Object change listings
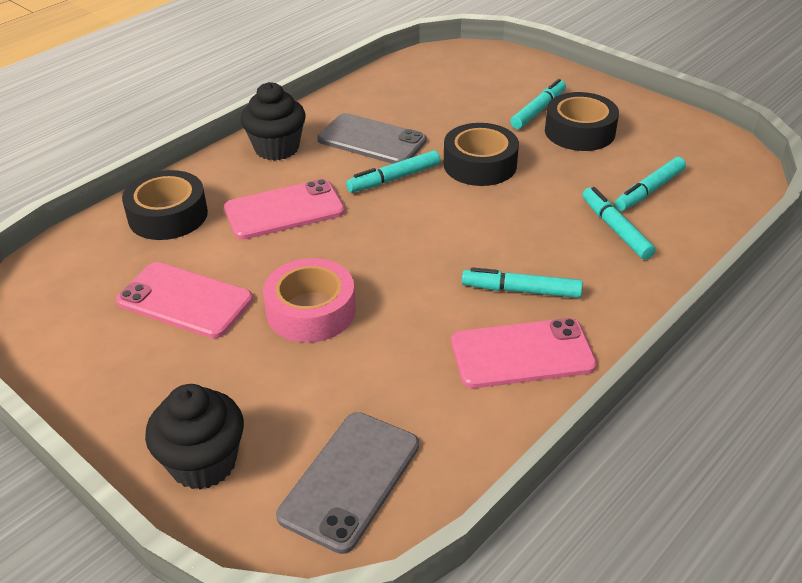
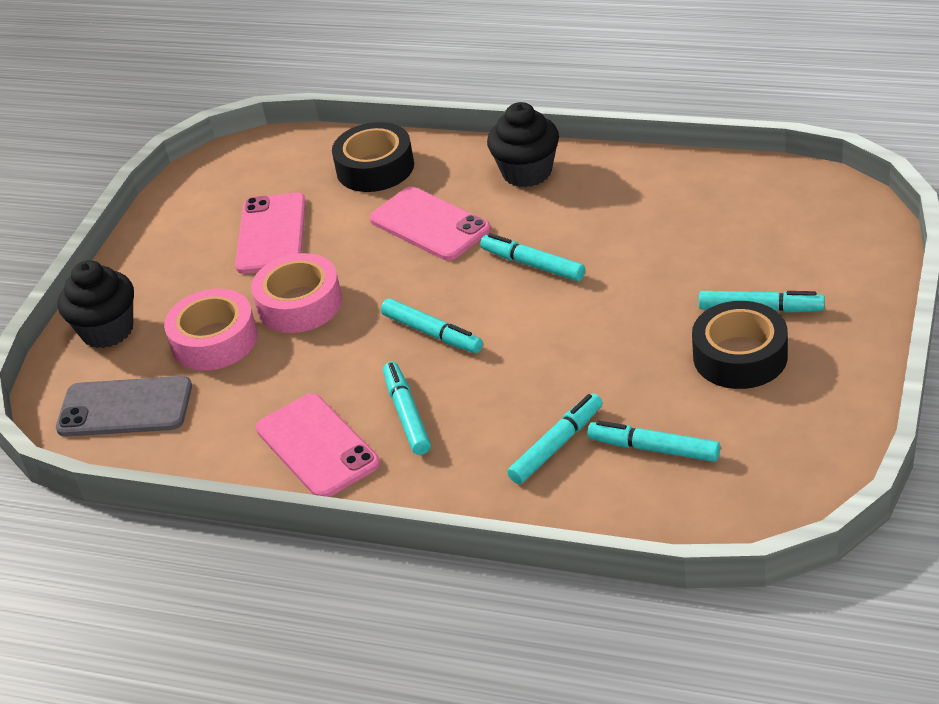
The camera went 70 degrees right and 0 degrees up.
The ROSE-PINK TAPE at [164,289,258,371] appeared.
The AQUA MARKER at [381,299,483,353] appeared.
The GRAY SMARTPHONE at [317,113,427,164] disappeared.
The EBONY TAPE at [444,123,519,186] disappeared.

What you are asked to do |
Set down, please, the lines from the line holding "The ROSE-PINK TAPE" through the final line of the data, exactly and with nothing added.

Solution |
The ROSE-PINK TAPE at [164,289,258,371] appeared.
The AQUA MARKER at [381,299,483,353] appeared.
The GRAY SMARTPHONE at [317,113,427,164] disappeared.
The EBONY TAPE at [444,123,519,186] disappeared.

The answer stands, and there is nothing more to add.